[Listed entries — start]
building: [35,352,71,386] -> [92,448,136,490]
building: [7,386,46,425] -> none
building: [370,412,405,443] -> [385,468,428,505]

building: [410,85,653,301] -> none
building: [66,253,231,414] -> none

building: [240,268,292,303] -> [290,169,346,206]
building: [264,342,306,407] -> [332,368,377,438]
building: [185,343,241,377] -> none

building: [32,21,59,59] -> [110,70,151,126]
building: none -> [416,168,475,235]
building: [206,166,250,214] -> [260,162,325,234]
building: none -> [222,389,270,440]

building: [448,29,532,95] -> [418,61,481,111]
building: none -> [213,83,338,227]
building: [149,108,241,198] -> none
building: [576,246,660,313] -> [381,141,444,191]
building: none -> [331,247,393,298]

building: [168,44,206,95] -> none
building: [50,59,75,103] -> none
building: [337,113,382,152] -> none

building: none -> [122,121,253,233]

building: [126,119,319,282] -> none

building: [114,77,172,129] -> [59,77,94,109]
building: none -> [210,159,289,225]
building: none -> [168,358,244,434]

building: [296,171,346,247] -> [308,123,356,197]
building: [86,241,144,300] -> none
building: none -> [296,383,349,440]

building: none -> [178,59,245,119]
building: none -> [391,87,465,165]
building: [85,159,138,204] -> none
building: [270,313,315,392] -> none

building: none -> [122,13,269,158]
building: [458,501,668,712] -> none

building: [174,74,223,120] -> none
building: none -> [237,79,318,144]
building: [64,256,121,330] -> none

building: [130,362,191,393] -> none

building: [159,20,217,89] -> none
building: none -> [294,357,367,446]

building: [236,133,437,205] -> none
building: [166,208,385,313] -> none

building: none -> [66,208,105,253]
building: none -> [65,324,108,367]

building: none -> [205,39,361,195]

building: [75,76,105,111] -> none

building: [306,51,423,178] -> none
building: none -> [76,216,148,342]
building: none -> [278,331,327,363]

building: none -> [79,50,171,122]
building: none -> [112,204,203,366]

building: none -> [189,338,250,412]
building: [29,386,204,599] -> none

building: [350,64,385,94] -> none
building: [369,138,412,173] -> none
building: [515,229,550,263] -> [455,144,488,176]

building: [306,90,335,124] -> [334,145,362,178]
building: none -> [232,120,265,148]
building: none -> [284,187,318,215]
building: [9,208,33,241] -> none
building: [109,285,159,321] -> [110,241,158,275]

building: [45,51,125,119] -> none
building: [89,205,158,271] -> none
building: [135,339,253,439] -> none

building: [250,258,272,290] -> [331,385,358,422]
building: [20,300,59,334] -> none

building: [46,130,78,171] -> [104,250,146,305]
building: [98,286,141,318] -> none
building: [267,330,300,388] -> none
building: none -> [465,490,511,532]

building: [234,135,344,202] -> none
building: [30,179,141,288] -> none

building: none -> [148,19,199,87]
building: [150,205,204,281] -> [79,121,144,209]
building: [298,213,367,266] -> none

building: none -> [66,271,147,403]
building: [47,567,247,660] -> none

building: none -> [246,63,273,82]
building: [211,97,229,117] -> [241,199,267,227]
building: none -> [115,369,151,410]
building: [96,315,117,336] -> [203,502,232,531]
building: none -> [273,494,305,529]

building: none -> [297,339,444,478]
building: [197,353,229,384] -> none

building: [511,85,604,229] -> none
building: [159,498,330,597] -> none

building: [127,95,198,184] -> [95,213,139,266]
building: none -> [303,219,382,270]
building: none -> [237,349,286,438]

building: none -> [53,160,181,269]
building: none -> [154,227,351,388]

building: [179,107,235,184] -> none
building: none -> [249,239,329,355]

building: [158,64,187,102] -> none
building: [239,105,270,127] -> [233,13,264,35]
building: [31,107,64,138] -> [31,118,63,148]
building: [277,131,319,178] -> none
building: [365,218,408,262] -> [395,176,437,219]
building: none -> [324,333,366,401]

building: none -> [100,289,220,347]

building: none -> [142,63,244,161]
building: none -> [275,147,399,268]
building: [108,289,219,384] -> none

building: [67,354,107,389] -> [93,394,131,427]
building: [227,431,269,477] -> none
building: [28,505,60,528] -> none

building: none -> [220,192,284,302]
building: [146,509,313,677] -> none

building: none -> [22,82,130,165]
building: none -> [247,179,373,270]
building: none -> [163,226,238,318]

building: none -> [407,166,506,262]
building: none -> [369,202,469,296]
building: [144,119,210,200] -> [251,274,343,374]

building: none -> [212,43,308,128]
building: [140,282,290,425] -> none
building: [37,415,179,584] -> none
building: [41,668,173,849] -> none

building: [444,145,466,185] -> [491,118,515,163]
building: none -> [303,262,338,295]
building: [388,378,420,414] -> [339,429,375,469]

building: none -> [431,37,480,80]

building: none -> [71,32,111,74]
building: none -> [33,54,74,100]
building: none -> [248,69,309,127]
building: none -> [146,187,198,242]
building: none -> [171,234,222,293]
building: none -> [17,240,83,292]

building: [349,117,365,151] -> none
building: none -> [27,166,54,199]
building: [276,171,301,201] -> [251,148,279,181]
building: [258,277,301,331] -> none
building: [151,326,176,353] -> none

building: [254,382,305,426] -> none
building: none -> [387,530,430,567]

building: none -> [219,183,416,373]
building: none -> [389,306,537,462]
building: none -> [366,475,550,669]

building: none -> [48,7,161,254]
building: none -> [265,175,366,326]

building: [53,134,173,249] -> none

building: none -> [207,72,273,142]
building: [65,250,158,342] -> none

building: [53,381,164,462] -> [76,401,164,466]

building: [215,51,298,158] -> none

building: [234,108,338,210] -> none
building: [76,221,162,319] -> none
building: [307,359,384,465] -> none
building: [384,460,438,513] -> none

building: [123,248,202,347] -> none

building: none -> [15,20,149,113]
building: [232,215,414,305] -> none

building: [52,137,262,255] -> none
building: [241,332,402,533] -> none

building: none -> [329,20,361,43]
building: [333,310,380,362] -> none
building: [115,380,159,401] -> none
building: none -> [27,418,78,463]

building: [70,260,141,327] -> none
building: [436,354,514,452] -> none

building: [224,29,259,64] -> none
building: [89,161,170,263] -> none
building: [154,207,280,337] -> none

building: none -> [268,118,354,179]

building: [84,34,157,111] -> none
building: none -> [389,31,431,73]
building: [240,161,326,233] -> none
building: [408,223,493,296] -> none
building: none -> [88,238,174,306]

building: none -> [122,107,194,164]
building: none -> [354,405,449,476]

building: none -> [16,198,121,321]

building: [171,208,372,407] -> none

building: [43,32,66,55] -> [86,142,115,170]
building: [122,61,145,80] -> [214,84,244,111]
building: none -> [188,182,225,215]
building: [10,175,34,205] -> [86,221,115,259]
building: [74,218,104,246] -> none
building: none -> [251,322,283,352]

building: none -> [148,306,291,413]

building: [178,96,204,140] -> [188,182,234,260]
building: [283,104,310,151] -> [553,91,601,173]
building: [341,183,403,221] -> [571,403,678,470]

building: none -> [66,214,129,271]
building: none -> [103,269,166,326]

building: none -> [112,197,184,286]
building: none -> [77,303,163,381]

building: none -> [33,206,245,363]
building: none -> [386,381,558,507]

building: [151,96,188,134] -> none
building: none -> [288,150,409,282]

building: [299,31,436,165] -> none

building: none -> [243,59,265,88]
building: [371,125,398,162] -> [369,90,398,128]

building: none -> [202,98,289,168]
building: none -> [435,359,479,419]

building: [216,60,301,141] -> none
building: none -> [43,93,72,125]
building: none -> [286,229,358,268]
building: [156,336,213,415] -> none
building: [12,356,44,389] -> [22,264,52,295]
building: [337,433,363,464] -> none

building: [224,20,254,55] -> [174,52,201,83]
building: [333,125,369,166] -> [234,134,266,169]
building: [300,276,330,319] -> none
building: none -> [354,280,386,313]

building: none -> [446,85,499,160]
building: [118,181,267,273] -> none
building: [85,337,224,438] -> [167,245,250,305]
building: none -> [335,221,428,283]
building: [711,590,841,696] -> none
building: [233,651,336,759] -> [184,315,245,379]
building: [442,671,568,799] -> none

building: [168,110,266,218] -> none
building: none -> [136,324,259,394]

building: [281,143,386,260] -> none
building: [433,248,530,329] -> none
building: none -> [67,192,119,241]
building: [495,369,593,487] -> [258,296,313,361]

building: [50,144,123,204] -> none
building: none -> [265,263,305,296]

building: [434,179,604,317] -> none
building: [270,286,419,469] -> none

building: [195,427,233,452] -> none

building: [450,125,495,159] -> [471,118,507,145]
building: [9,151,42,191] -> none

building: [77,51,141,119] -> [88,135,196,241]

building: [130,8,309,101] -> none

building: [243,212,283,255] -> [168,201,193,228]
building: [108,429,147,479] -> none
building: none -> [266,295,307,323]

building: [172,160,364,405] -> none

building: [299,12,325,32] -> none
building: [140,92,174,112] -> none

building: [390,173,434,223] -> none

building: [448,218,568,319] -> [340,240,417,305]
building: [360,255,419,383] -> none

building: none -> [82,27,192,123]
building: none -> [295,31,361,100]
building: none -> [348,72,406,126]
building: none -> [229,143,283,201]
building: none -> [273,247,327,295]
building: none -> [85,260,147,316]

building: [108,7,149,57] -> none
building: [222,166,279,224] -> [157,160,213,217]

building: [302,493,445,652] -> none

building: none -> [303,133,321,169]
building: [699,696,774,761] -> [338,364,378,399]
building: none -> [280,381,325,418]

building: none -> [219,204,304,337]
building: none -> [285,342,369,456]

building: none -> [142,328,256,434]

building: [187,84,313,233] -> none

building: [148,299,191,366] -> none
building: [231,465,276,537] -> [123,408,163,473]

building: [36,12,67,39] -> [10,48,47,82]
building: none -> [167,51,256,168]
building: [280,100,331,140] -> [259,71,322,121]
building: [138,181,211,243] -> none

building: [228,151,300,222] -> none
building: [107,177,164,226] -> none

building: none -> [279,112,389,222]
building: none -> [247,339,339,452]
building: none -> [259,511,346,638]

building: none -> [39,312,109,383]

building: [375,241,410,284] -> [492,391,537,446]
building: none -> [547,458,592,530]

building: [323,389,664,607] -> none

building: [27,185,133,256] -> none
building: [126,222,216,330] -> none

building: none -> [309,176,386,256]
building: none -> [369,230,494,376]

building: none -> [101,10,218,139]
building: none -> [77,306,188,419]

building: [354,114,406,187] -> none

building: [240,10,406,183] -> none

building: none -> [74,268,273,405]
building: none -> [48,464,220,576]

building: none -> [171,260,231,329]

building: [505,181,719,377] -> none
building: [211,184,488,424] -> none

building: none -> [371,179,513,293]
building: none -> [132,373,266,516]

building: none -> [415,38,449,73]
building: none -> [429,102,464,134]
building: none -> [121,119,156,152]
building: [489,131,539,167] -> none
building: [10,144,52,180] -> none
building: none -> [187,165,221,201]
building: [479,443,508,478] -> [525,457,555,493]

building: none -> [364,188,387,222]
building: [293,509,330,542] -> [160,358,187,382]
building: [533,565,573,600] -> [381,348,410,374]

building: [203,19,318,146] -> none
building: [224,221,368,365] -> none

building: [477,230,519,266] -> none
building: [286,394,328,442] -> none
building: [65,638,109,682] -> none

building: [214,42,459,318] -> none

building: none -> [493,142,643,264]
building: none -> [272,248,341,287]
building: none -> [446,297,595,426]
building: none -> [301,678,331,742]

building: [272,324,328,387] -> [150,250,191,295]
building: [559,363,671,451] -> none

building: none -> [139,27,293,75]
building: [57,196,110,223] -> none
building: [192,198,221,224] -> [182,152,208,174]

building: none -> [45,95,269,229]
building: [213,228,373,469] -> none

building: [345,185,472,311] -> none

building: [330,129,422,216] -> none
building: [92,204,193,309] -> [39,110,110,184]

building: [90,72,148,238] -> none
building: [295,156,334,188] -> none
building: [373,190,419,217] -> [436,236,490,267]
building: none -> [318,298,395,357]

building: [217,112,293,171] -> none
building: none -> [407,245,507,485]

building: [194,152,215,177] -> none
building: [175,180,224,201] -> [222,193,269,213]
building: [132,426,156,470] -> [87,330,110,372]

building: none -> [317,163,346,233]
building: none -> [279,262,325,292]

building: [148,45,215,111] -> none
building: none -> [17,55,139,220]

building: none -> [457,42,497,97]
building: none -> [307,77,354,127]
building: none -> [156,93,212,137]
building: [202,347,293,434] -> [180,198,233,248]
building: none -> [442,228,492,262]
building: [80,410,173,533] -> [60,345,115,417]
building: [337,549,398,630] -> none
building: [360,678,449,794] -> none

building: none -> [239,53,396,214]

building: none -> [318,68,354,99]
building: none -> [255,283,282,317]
[Listed entries — finish]
# What is needed
Look above for the line holding "building: none -> [210,159,289,225]" and the line holding "building: none -> [391,87,465,165]", then output exactly those two lines and every line between them, nothing more.

# Exercise output
building: none -> [210,159,289,225]
building: none -> [168,358,244,434]

building: [296,171,346,247] -> [308,123,356,197]
building: [86,241,144,300] -> none
building: none -> [296,383,349,440]

building: none -> [178,59,245,119]
building: none -> [391,87,465,165]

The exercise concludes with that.